● **DIRECTIVE**:
The pictures in the data below are to be omitted; all else must be duplicated exactly.

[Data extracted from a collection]
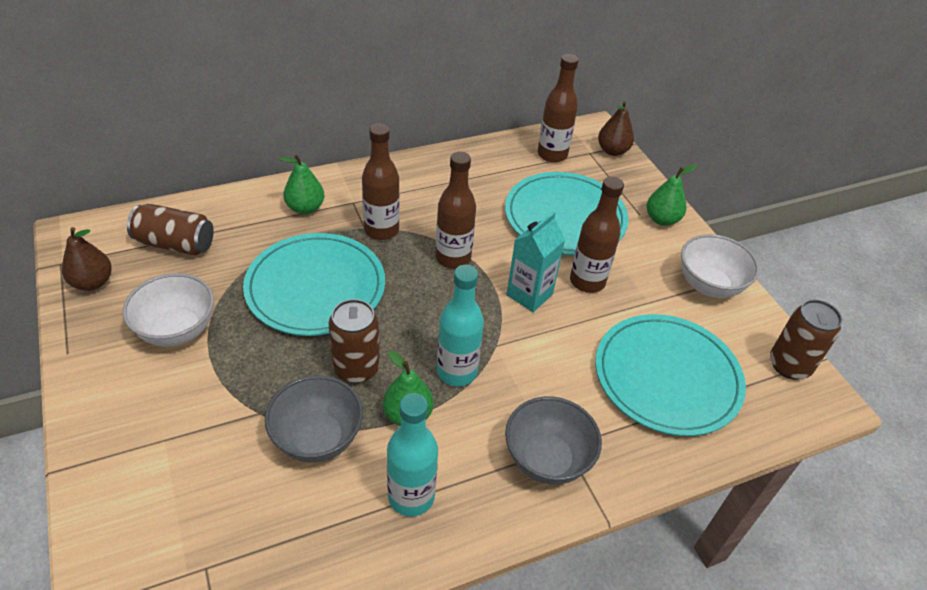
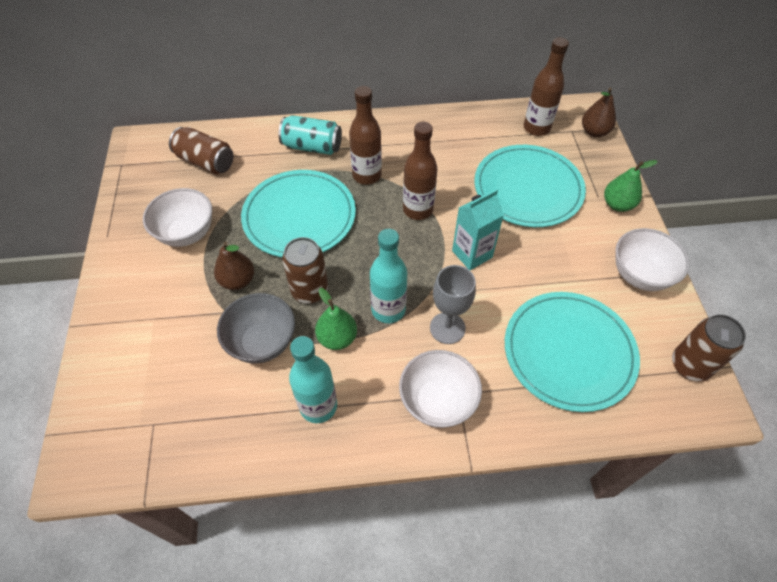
camera: 20 degrees right, 10 degrees up
brown pear [62,227,112,291] -> brown pear moved to [214,242,254,290]
green pear [279,154,324,214] -> turquoise can [279,115,342,155]
grey bowl [505,396,602,485] -> white bowl [399,350,482,428]
brown bottle [570,176,624,293] -> none
none -> grey goblet [430,265,476,344]

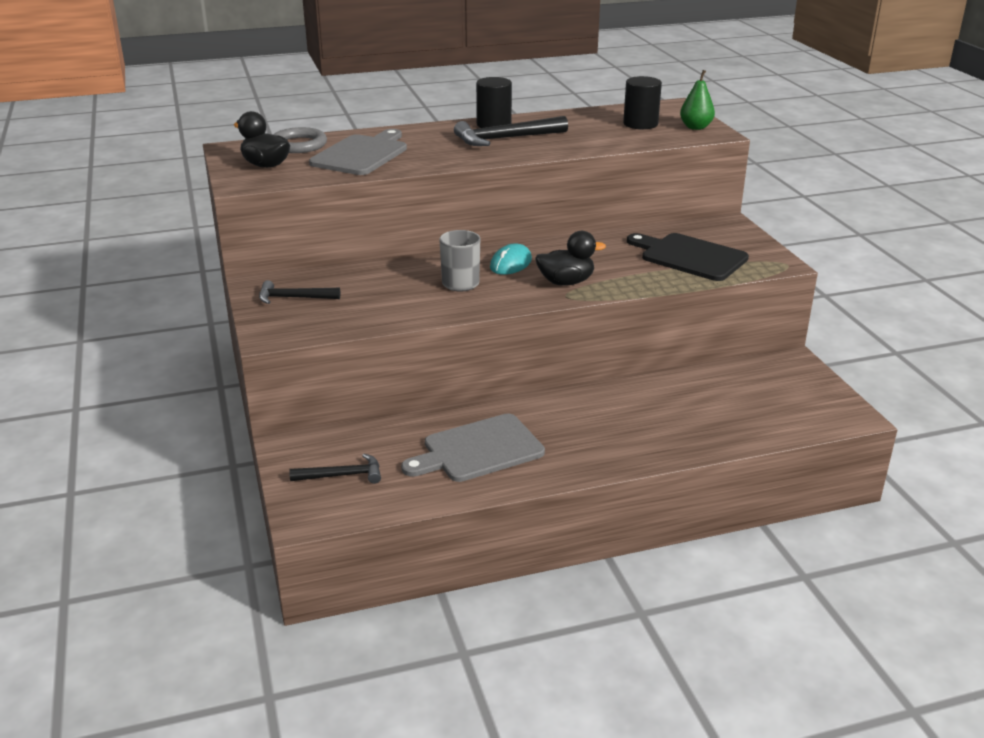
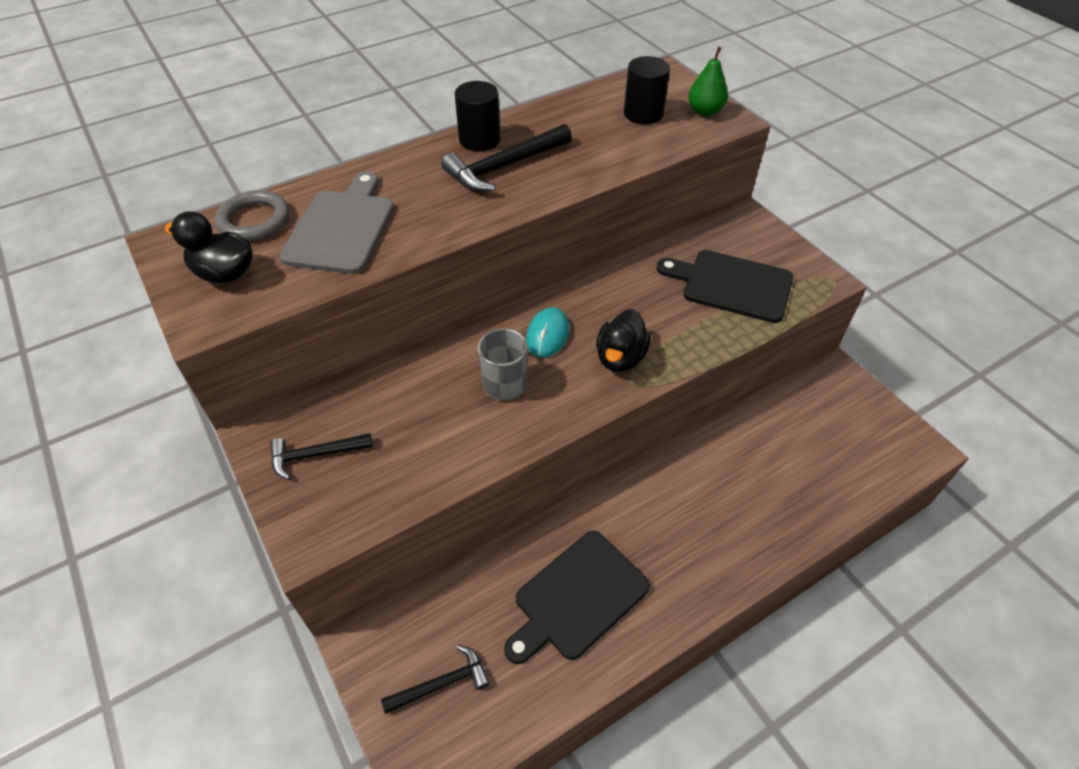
camera: 15 degrees left, 20 degrees up
grey cutting board [401,413,545,482] -> black cutting board [504,531,650,664]
black duck [535,231,606,286] -> black duck turned 135 degrees clockwise [596,309,651,372]

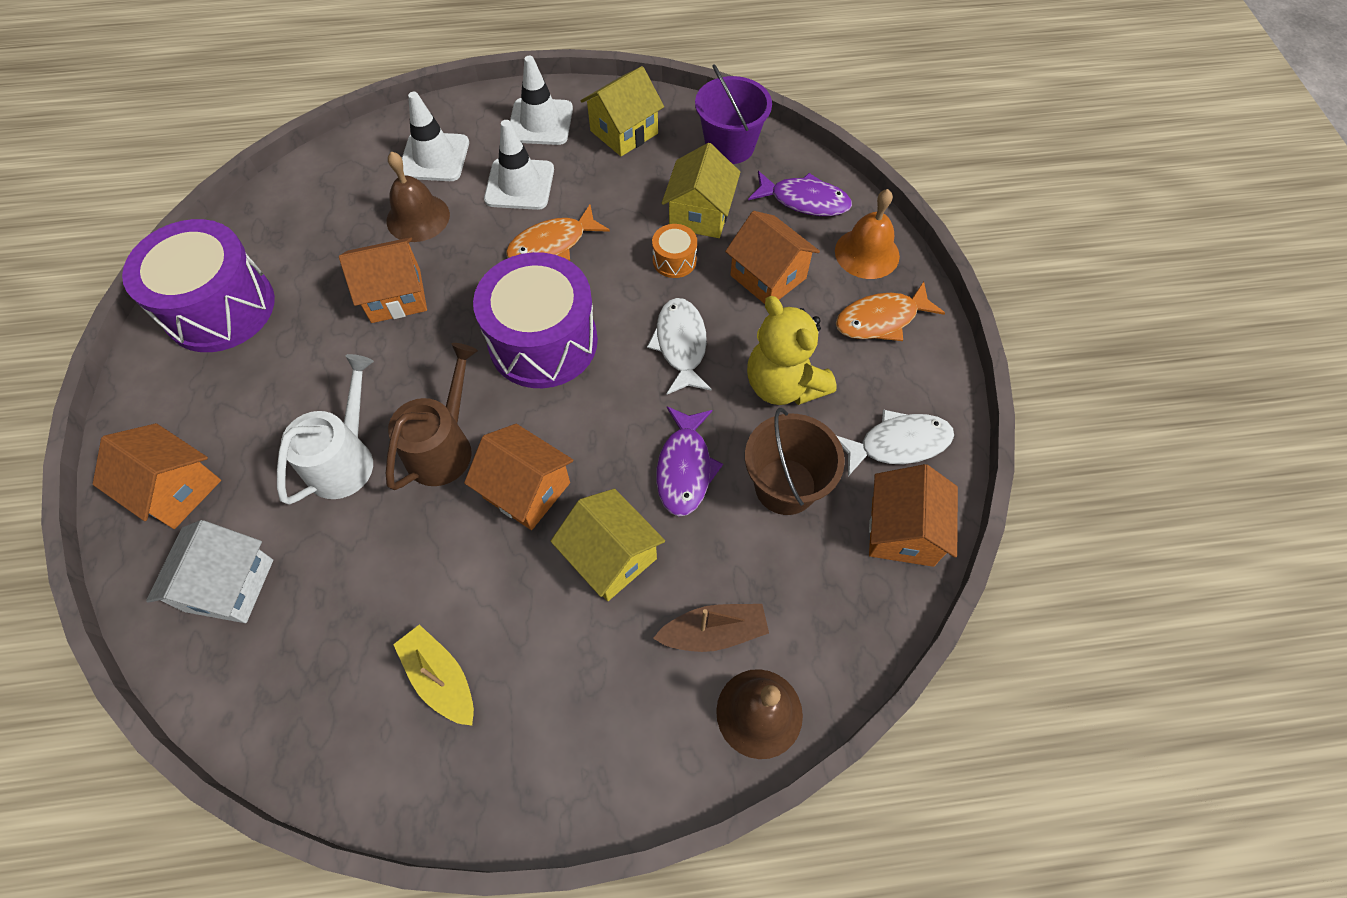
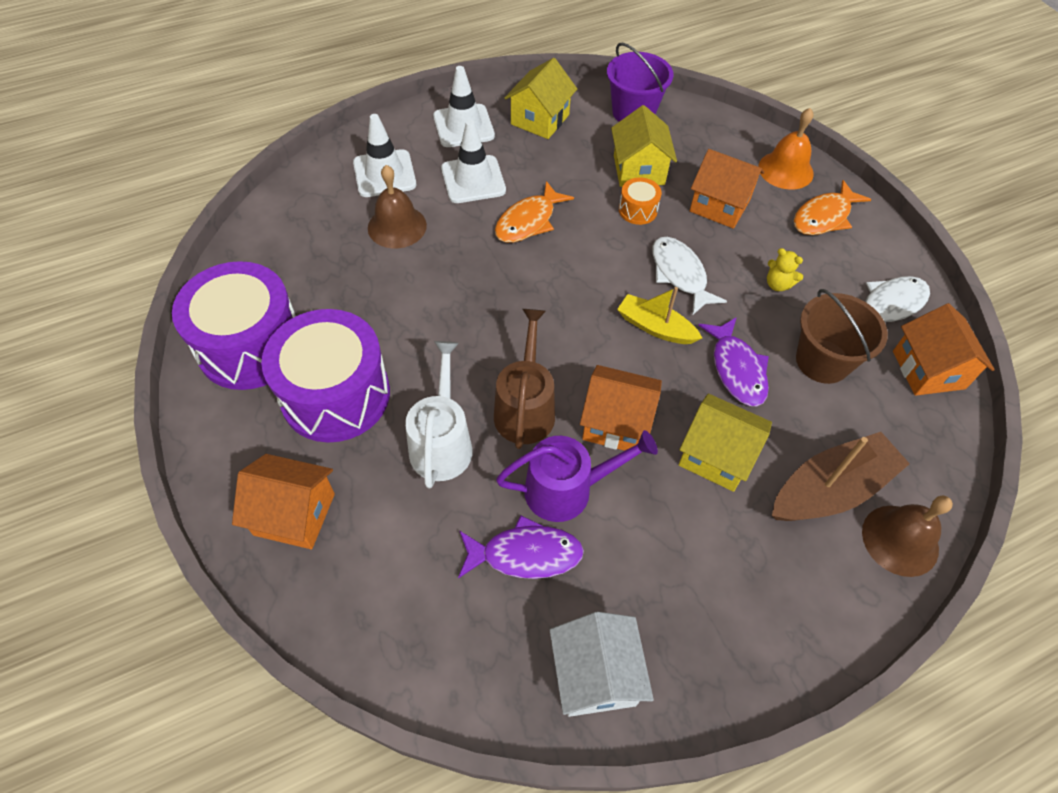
camera: 20 degrees left, 5 degrees down
white house [146,520,273,623] -> white house moved to [550,612,654,717]
orange house [339,237,427,323] -> none
yellow boat [393,624,474,726] -> yellow boat moved to [617,287,702,344]
purple drum [473,252,598,388] -> purple drum moved to [261,309,390,442]
brown boat [653,604,769,652] -> brown boat [772,432,910,521], size x1.57
yellow teddy bear [747,296,837,405] -> yellow teddy bear [767,248,803,291], size x0.47
purple fish [748,171,852,216] -> purple fish moved to [458,515,584,579]
none -> purple watering can [496,430,658,522]

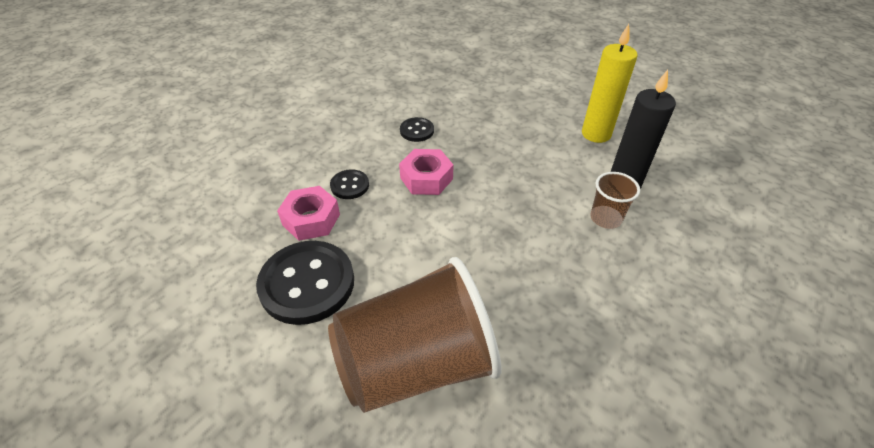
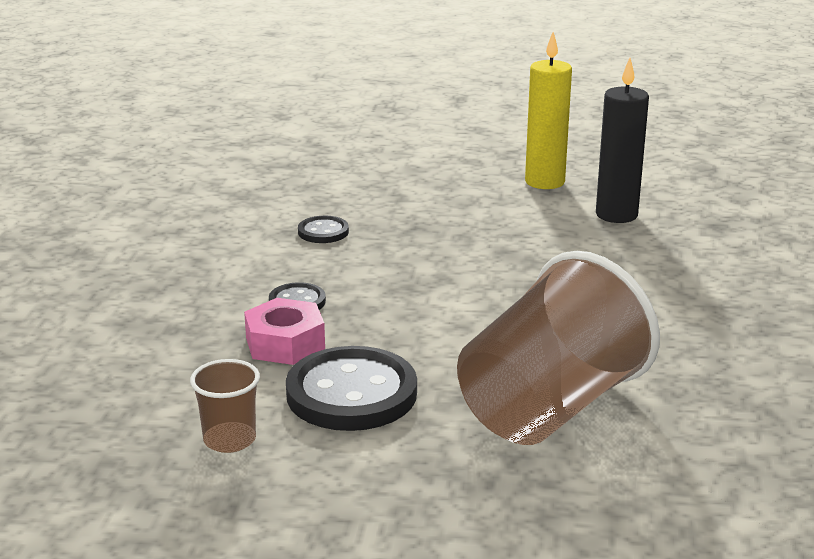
camera: 30 degrees left, 20 degrees down
pink nut [399,149,454,195] -> none
brown cup [590,172,640,229] -> brown cup moved to [190,359,260,453]

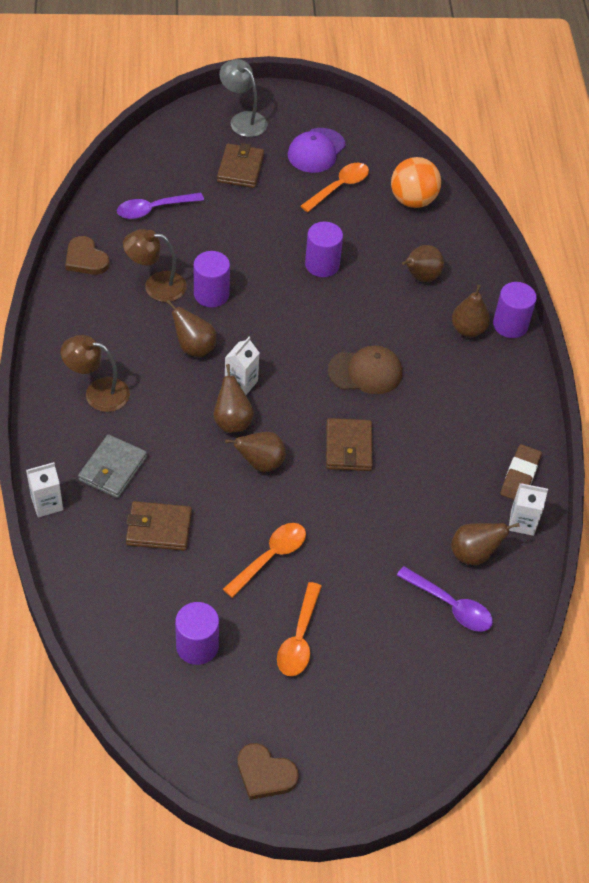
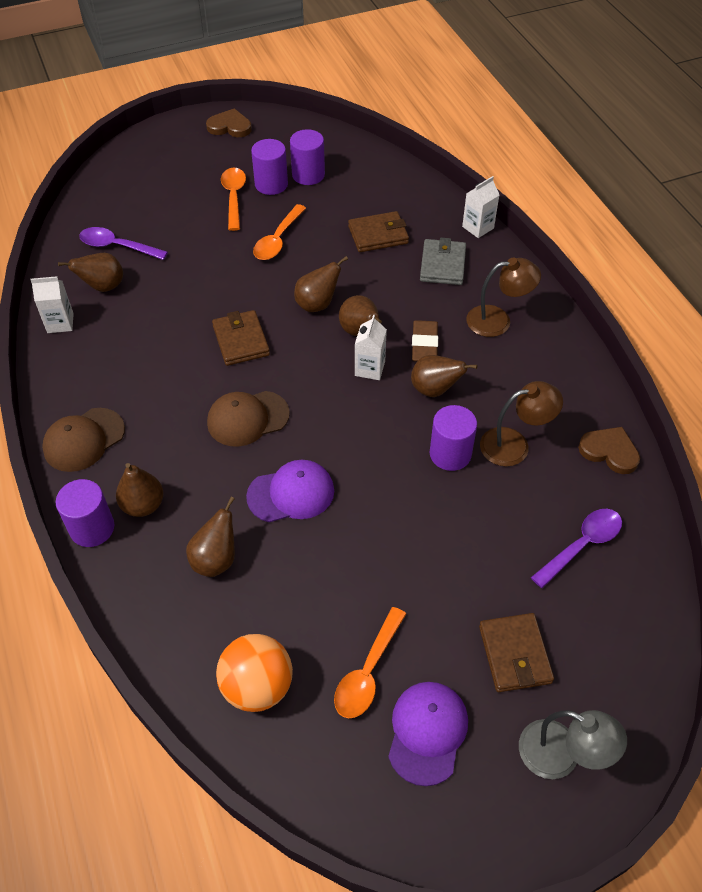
camera: 165 degrees right, 0 degrees up
purple cylinder [305,222,343,277] -> purple cylinder moved to [251,139,288,195]
brown eraser [500,444,542,500] -> brown eraser moved to [412,320,438,361]
none -> brown cap [42,408,125,472]
none -> purple cap [246,460,334,522]

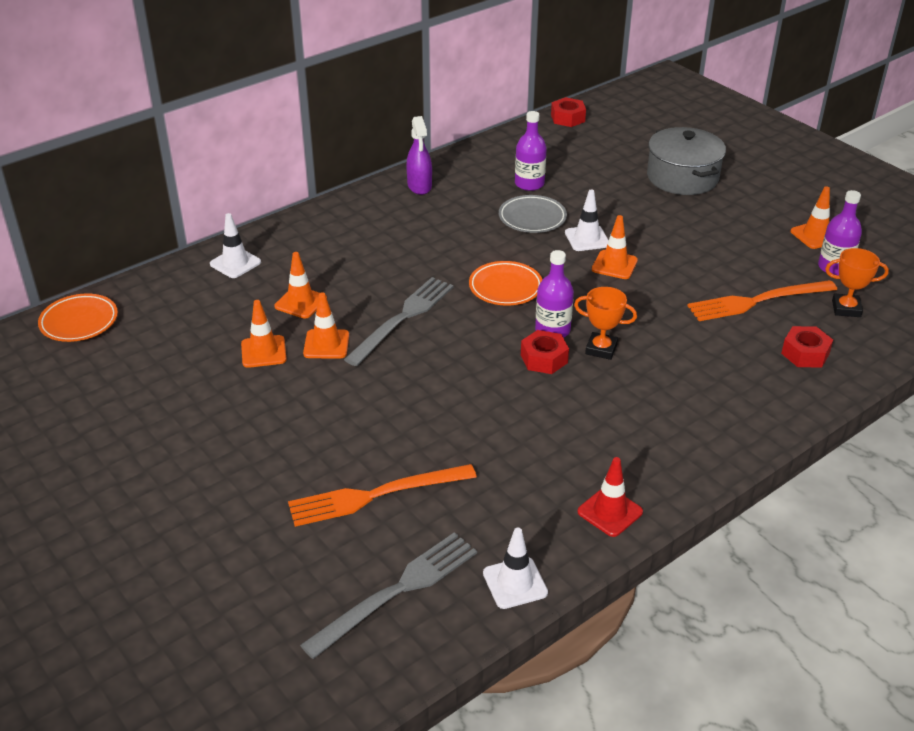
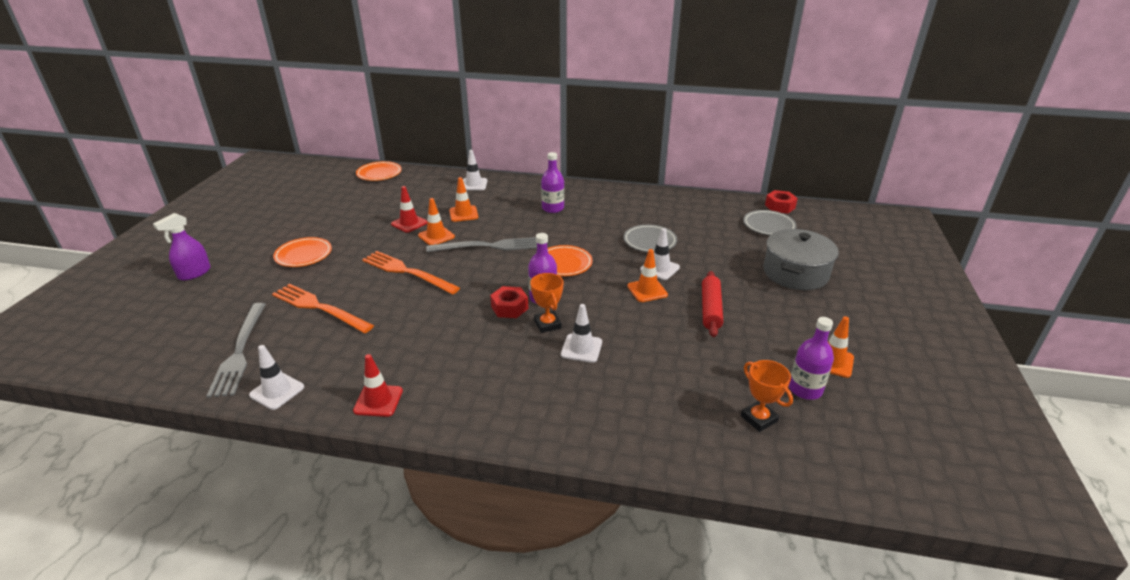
camera: 50 degrees right, 5 degrees down
orange traffic cone [241,300,287,368] -> red traffic cone [391,186,428,233]
grey fork [300,532,477,659] -> grey fork turned 75 degrees clockwise [206,303,266,398]
purple spray bottle [406,116,432,195] -> purple spray bottle moved to [153,213,211,280]
purple bottle [515,111,547,191] -> purple bottle moved to [541,152,564,213]
orange fork [687,280,837,321] -> orange fork moved to [362,251,460,295]
red nut [781,326,833,368] -> none
none -> orange plate [273,237,332,267]
none -> white traffic cone [561,304,602,363]
none -> red rolling pin [702,271,723,337]
none -> grey plate [743,210,797,235]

● **ANSWER SPACE**:
camera: 20 degrees right, 10 degrees up
brown pear [62,227,112,291] -> brown pear moved to [214,242,254,290]
green pear [279,154,324,214] -> turquoise can [279,115,342,155]
grey bowl [505,396,602,485] -> white bowl [399,350,482,428]
brown bottle [570,176,624,293] -> none
none -> grey goblet [430,265,476,344]

camera: 15 degrees left, 20 degrees up
grey cutting board [401,413,545,482] -> black cutting board [504,531,650,664]
black duck [535,231,606,286] -> black duck turned 135 degrees clockwise [596,309,651,372]

camera: 20 degrees left, 5 degrees down
white house [146,520,273,623] -> white house moved to [550,612,654,717]
orange house [339,237,427,323] -> none
yellow boat [393,624,474,726] -> yellow boat moved to [617,287,702,344]
purple drum [473,252,598,388] -> purple drum moved to [261,309,390,442]
brown boat [653,604,769,652] -> brown boat [772,432,910,521], size x1.57
yellow teddy bear [747,296,837,405] -> yellow teddy bear [767,248,803,291], size x0.47
purple fish [748,171,852,216] -> purple fish moved to [458,515,584,579]
none -> purple watering can [496,430,658,522]

camera: 30 degrees left, 20 degrees down
pink nut [399,149,454,195] -> none
brown cup [590,172,640,229] -> brown cup moved to [190,359,260,453]

camera: 165 degrees right, 0 degrees up
purple cylinder [305,222,343,277] -> purple cylinder moved to [251,139,288,195]
brown eraser [500,444,542,500] -> brown eraser moved to [412,320,438,361]
none -> brown cap [42,408,125,472]
none -> purple cap [246,460,334,522]

camera: 50 degrees right, 5 degrees down
orange traffic cone [241,300,287,368] -> red traffic cone [391,186,428,233]
grey fork [300,532,477,659] -> grey fork turned 75 degrees clockwise [206,303,266,398]
purple spray bottle [406,116,432,195] -> purple spray bottle moved to [153,213,211,280]
purple bottle [515,111,547,191] -> purple bottle moved to [541,152,564,213]
orange fork [687,280,837,321] -> orange fork moved to [362,251,460,295]
red nut [781,326,833,368] -> none
none -> orange plate [273,237,332,267]
none -> white traffic cone [561,304,602,363]
none -> red rolling pin [702,271,723,337]
none -> grey plate [743,210,797,235]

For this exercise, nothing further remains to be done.